PROBLEM STATEMENT | Give the records below again exactly, and exclude each picture.

Itemized modification records:

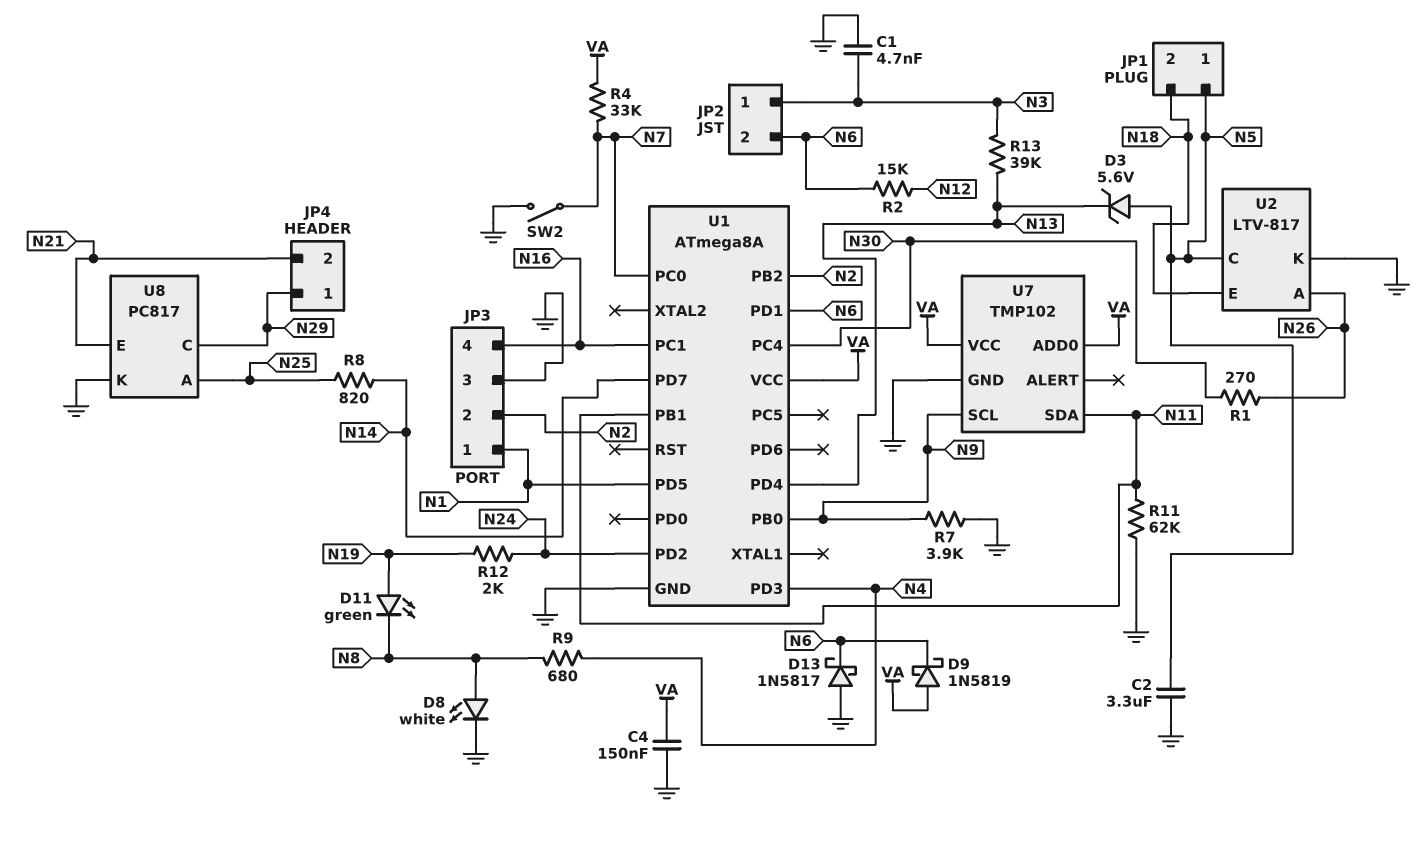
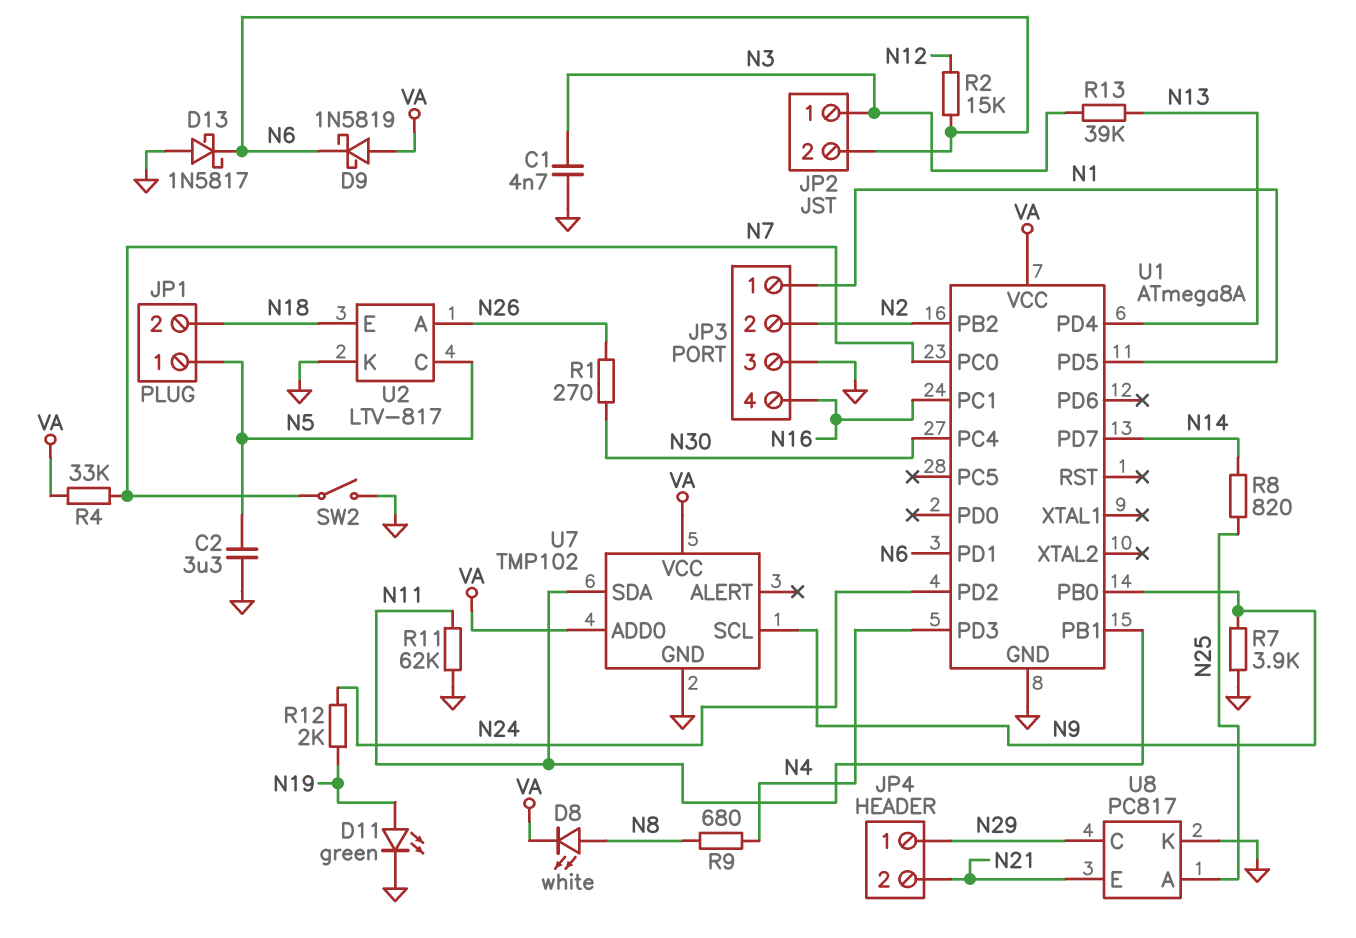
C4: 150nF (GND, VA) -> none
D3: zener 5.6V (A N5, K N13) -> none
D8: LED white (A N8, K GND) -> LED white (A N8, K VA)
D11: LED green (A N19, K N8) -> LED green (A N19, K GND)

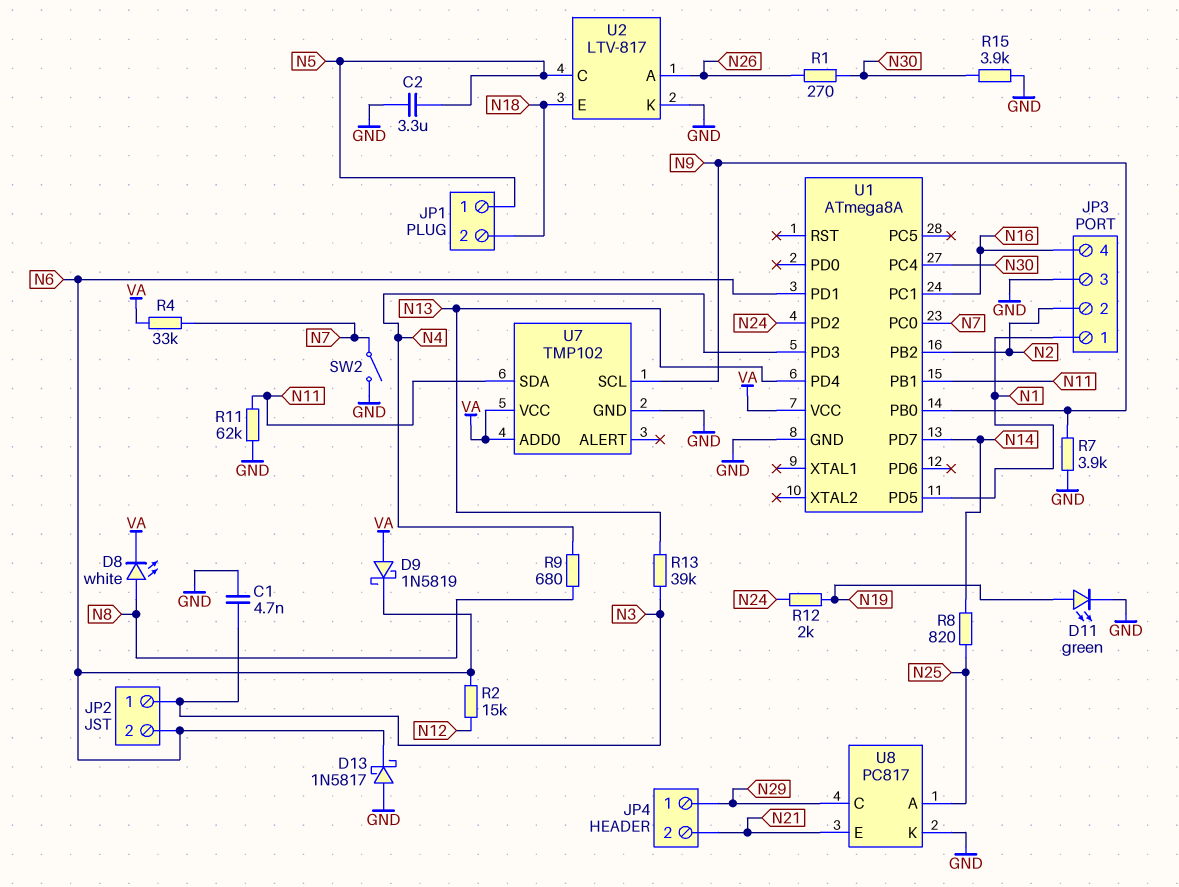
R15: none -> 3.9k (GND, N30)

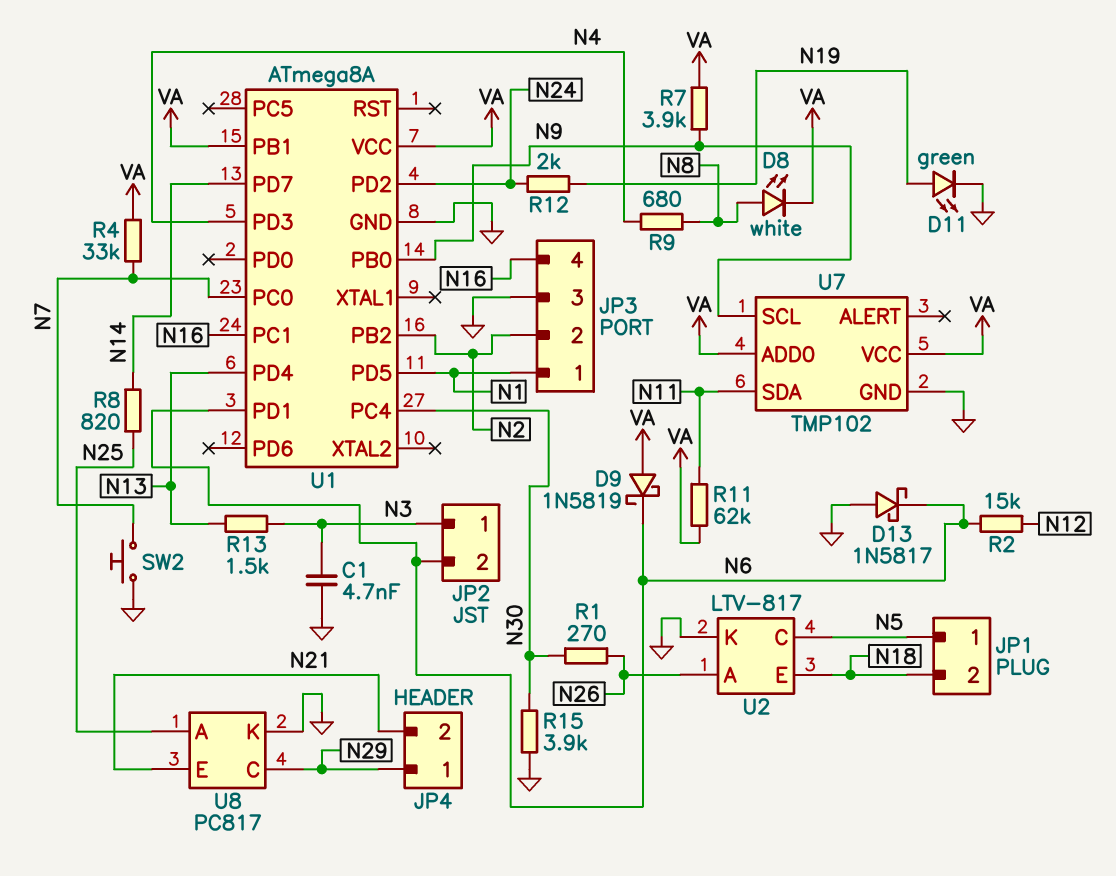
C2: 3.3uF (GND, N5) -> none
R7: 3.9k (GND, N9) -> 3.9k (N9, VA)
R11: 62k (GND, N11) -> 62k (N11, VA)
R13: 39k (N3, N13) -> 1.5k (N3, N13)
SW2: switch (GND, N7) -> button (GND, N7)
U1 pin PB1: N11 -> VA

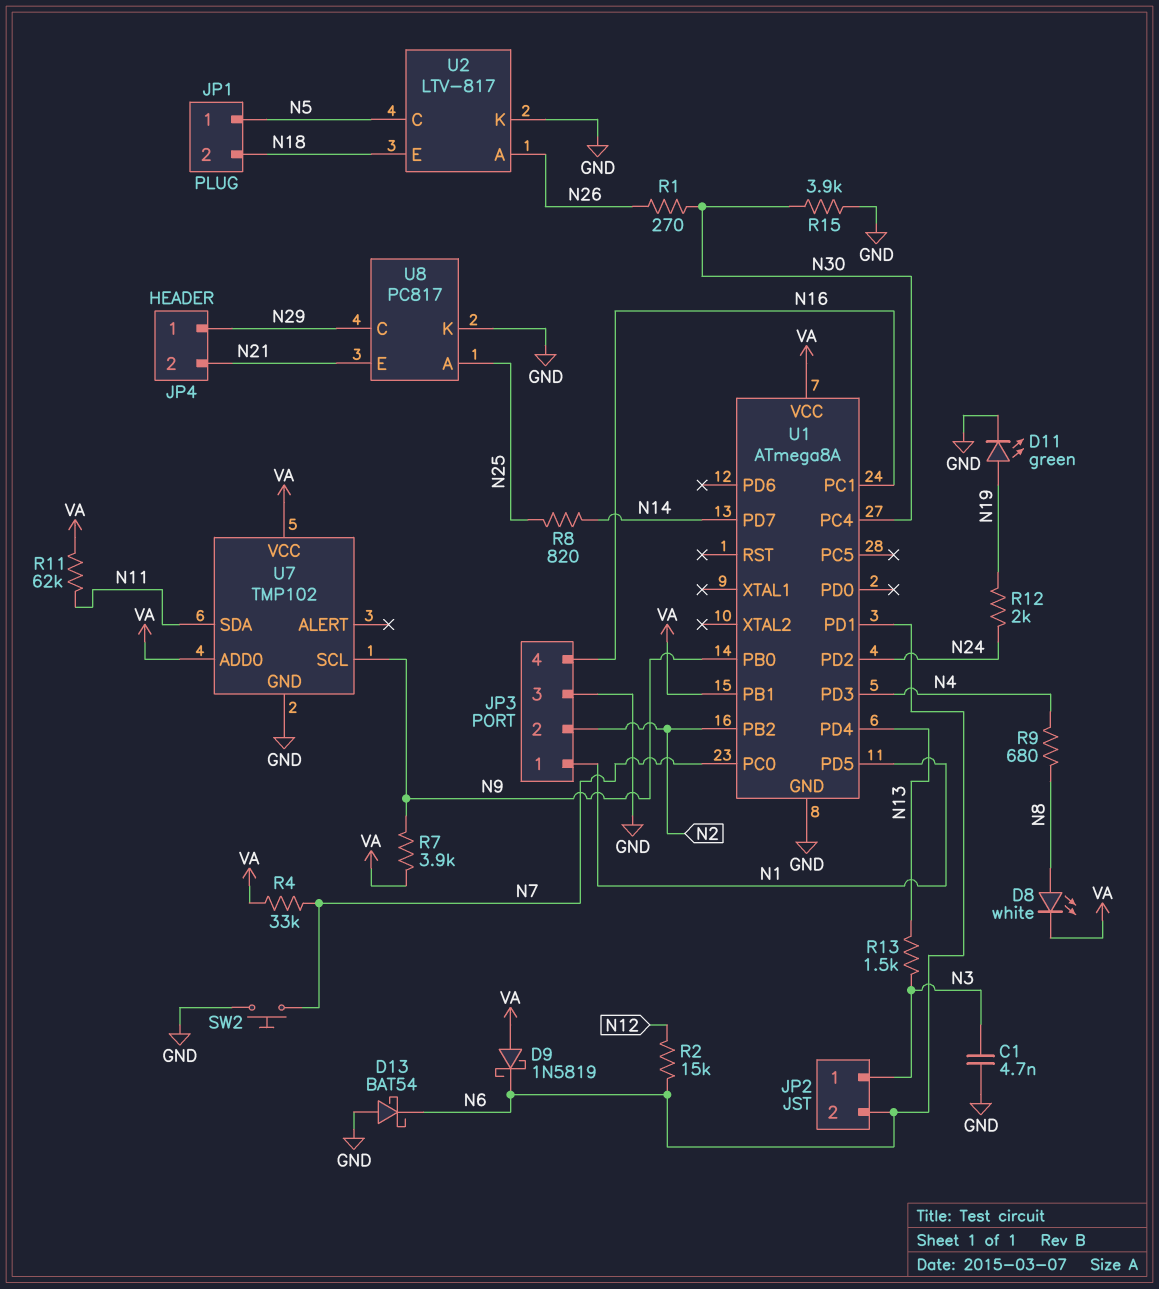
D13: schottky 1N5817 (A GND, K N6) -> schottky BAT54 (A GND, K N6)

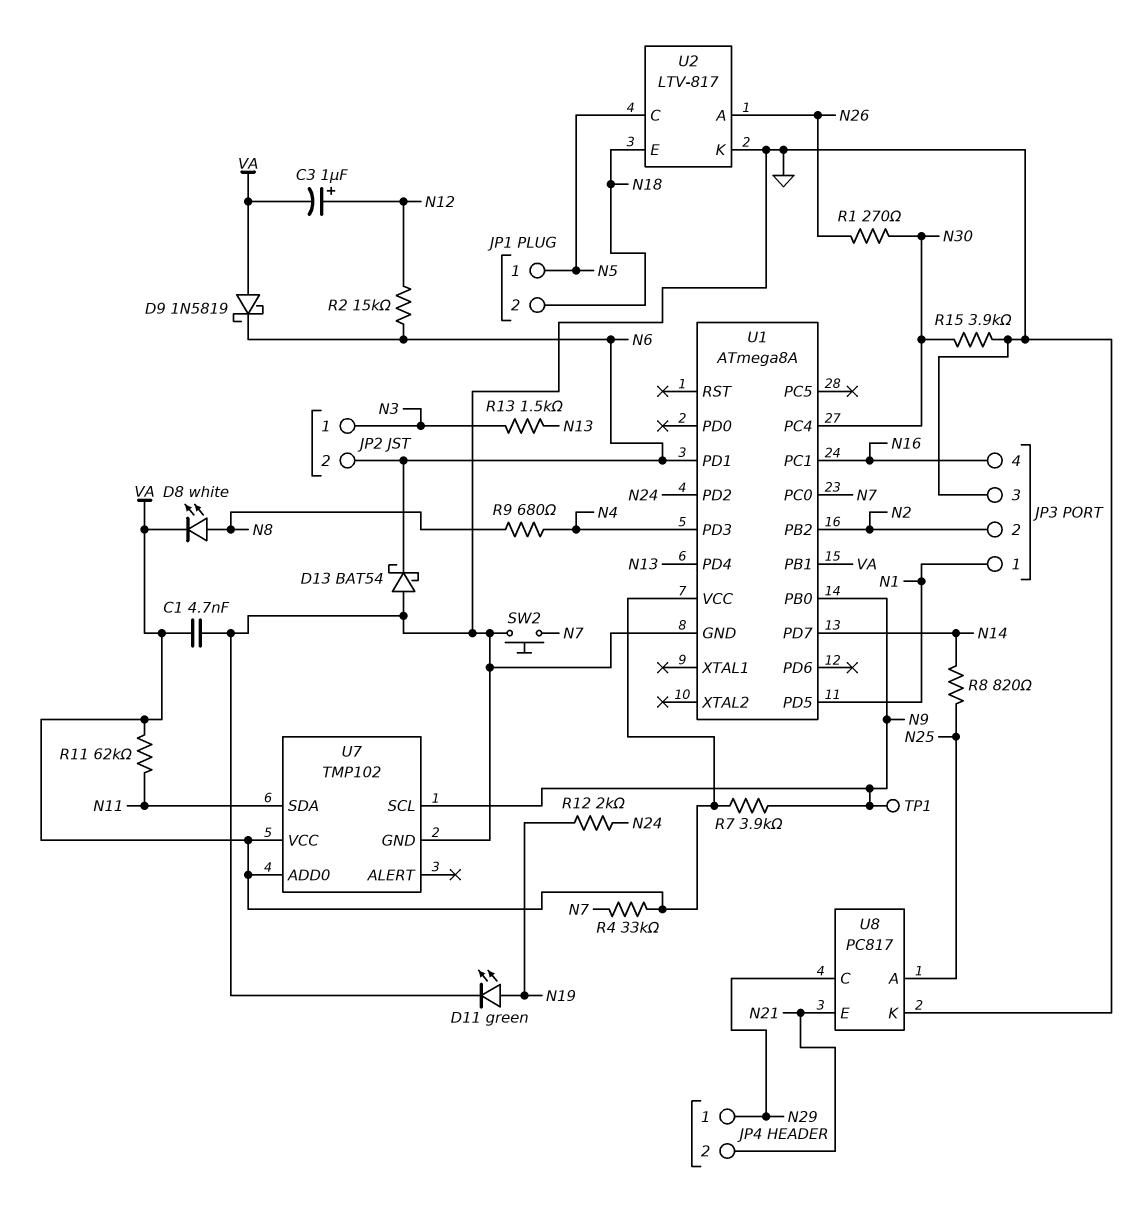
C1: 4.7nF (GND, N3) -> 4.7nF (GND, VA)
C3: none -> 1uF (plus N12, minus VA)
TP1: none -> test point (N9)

ANSWER SECTION |
C4: 150nF (GND, VA) -> none
D3: zener 5.6V (A N5, K N13) -> none
D8: LED white (A N8, K GND) -> LED white (A N8, K VA)
D11: LED green (A N19, K N8) -> LED green (A N19, K GND)

R15: none -> 3.9k (GND, N30)

C2: 3.3uF (GND, N5) -> none
R7: 3.9k (GND, N9) -> 3.9k (N9, VA)
R11: 62k (GND, N11) -> 62k (N11, VA)
R13: 39k (N3, N13) -> 1.5k (N3, N13)
SW2: switch (GND, N7) -> button (GND, N7)
U1 pin PB1: N11 -> VA

D13: schottky 1N5817 (A GND, K N6) -> schottky BAT54 (A GND, K N6)

C1: 4.7nF (GND, N3) -> 4.7nF (GND, VA)
C3: none -> 1uF (plus N12, minus VA)
TP1: none -> test point (N9)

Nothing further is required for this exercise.